Exercise description> Set down the lines below, exactly, starting at the one that contains "U2 pin IN+: 3V3 -> GND" and stopping at the last line, inclusive. Omit pictures.

####################

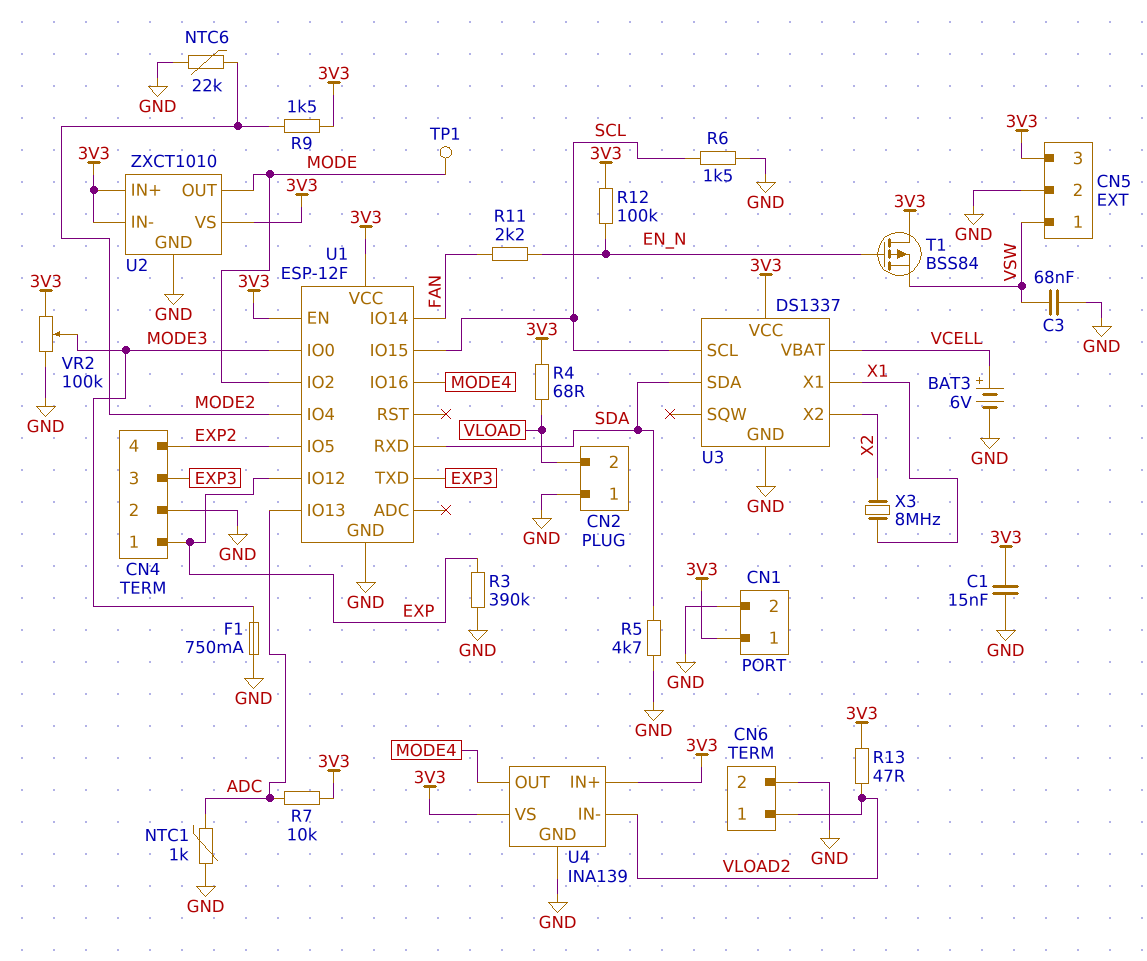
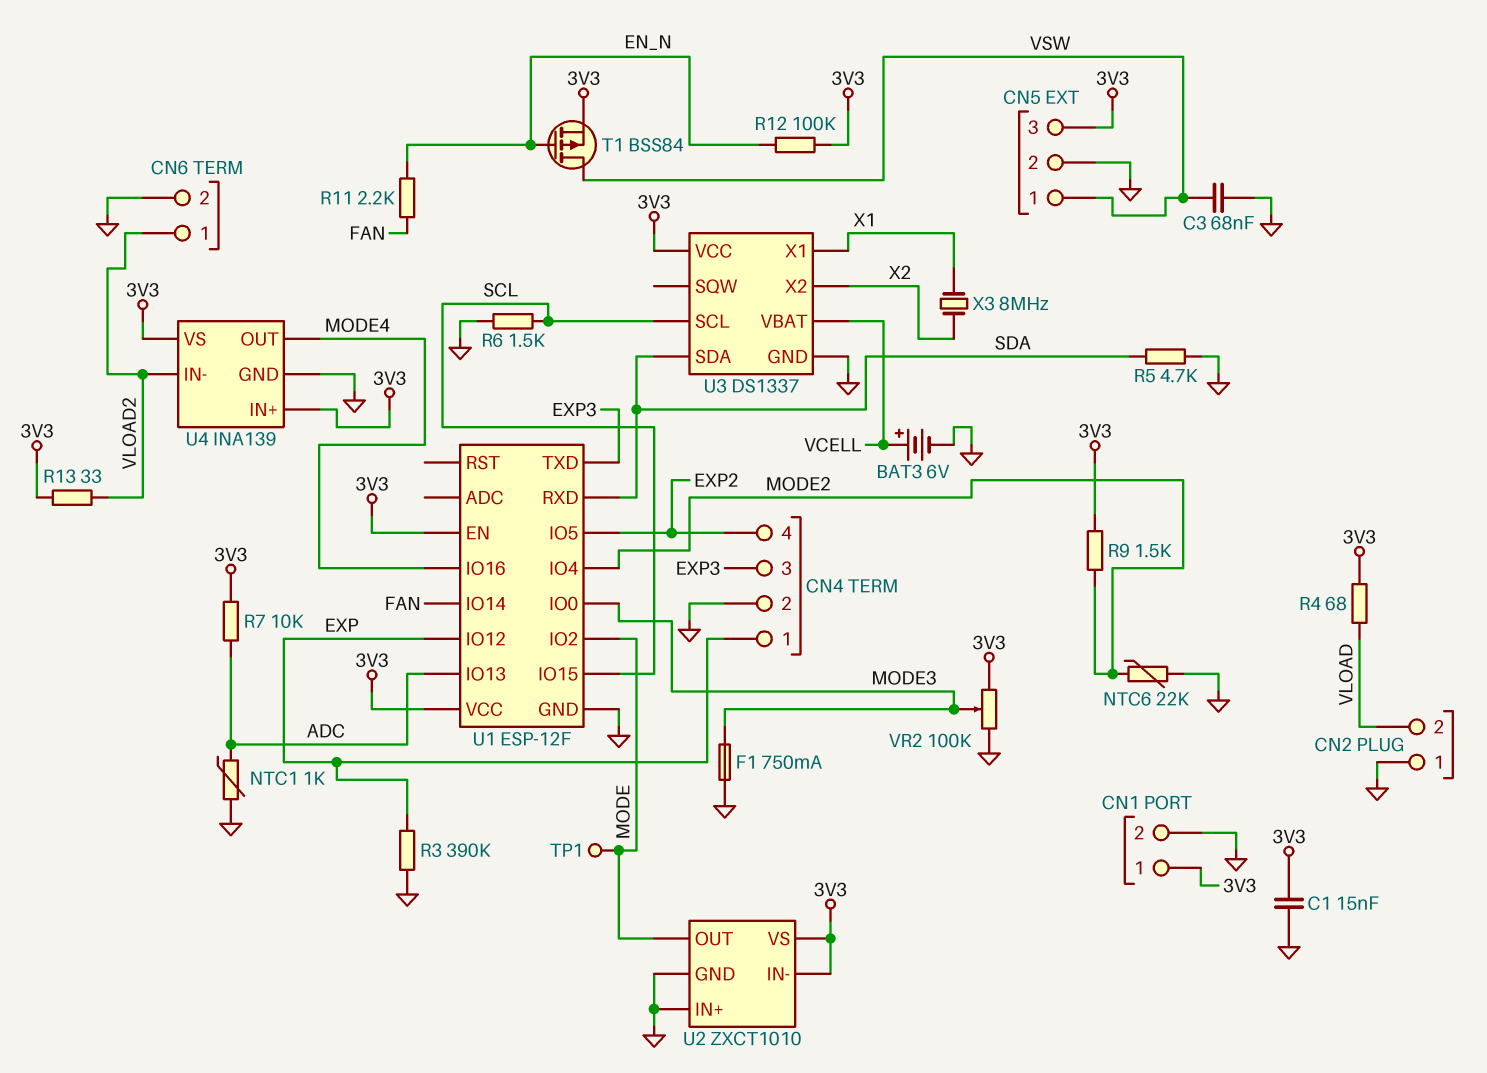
R13: 47 (3V3, VLOAD2) -> 33 (3V3, VLOAD2)
T1: PMOS BSS84 (G EN_N, D 3V3, S VSW) -> PMOS BSS84 (G EN_N, D VSW, S 3V3)
U2 pin IN+: 3V3 -> GND

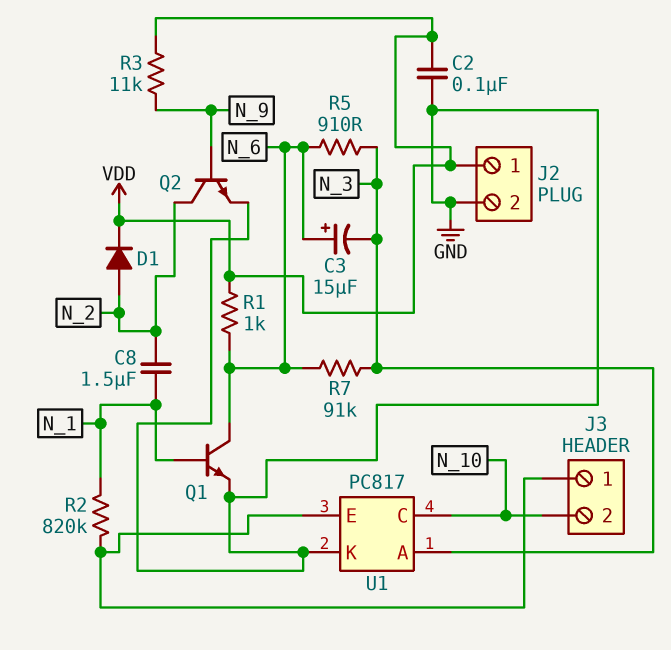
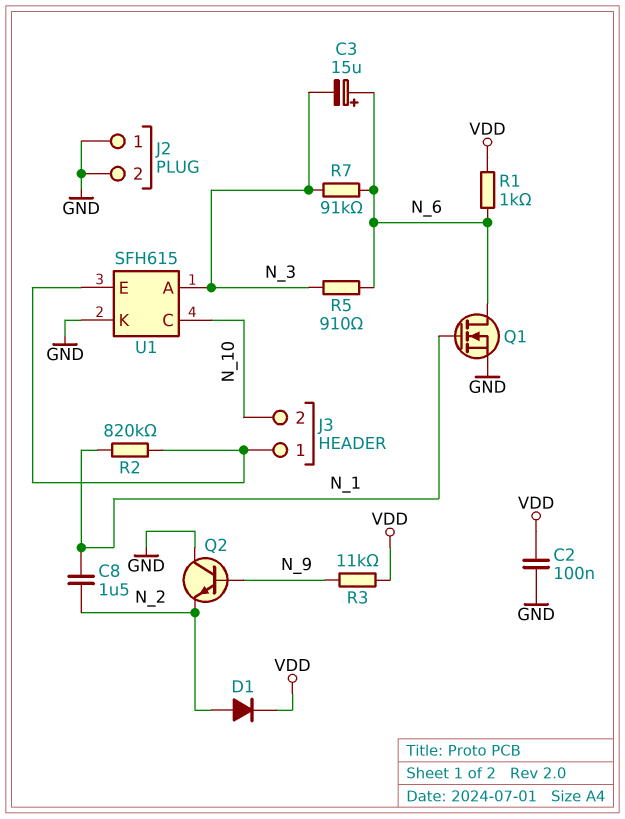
J2 pin 1: VDD -> GND
Q1: NPN (B N_1, C N_6, E GND) -> NMOS (G N_1, D N_6, S GND)
Q2: NPN (B N_9, C N_2, E GND) -> NPN (B N_9, C GND, E N_2)
U1: PC817 -> SFH615

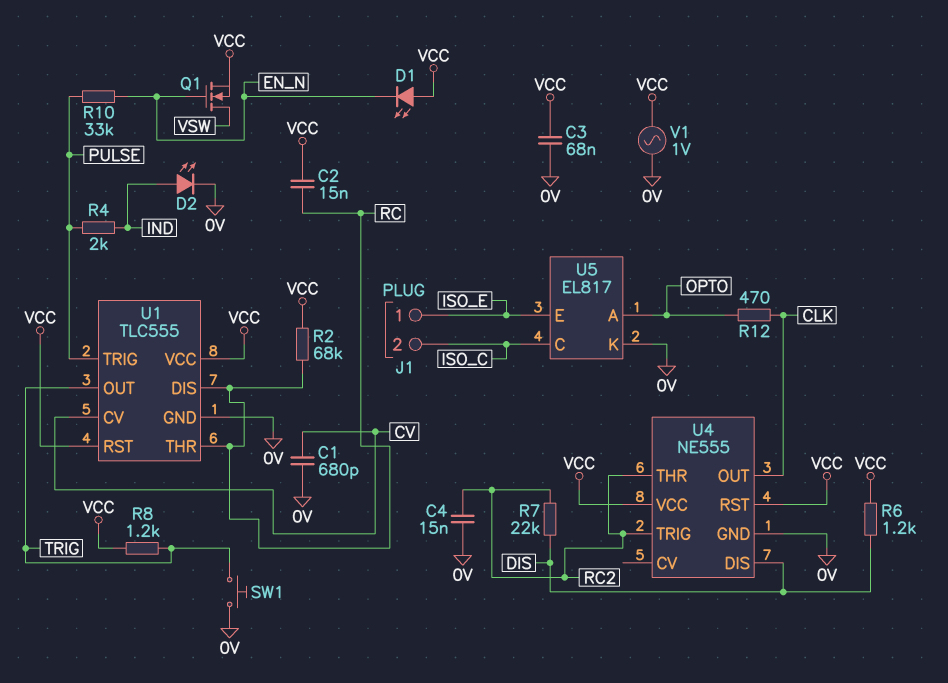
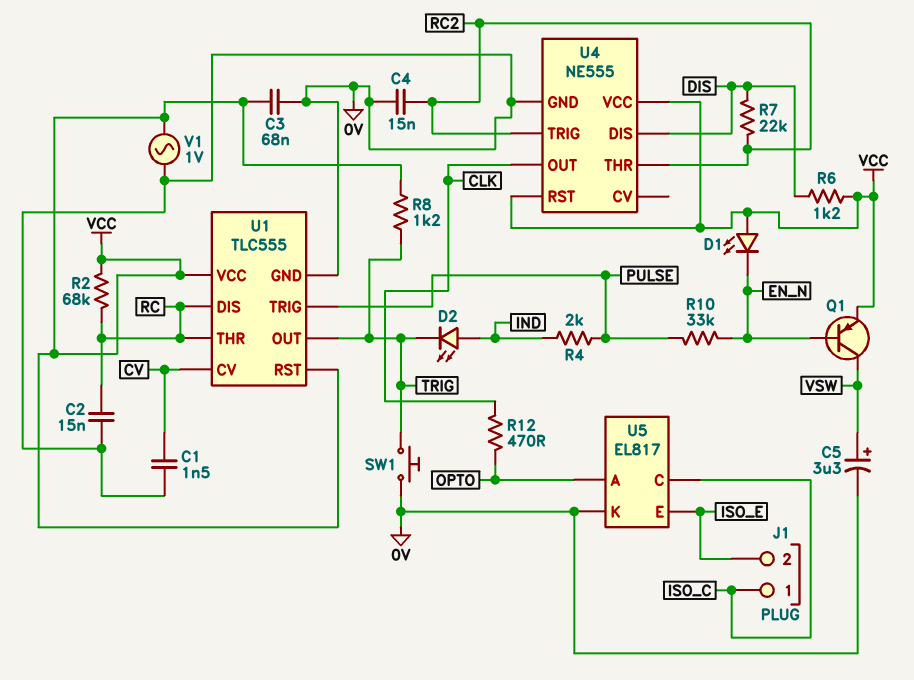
C1: 680pF (0V, CV) -> 1.5nF (0V, CV)
C2: 15nF (RC, VCC) -> 15nF (0V, RC)
C5: none -> 3.3uF (plus VSW, minus 0V)
D2: LED (A IND, K 0V) -> LED (A IND, K TRIG)
J1 pin 1: ISO_E -> ISO_C
J1 pin 2: ISO_C -> ISO_E
Q1: NMOS (G EN_N, D VSW, S VCC) -> PNP (B EN_N, C VSW, E VCC)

####################

Your solution>
U2 pin IN+: 3V3 -> GND

J2 pin 1: VDD -> GND
Q1: NPN (B N_1, C N_6, E GND) -> NMOS (G N_1, D N_6, S GND)
Q2: NPN (B N_9, C N_2, E GND) -> NPN (B N_9, C GND, E N_2)
U1: PC817 -> SFH615

C1: 680pF (0V, CV) -> 1.5nF (0V, CV)
C2: 15nF (RC, VCC) -> 15nF (0V, RC)
C5: none -> 3.3uF (plus VSW, minus 0V)
D2: LED (A IND, K 0V) -> LED (A IND, K TRIG)
J1 pin 1: ISO_E -> ISO_C
J1 pin 2: ISO_C -> ISO_E
Q1: NMOS (G EN_N, D VSW, S VCC) -> PNP (B EN_N, C VSW, E VCC)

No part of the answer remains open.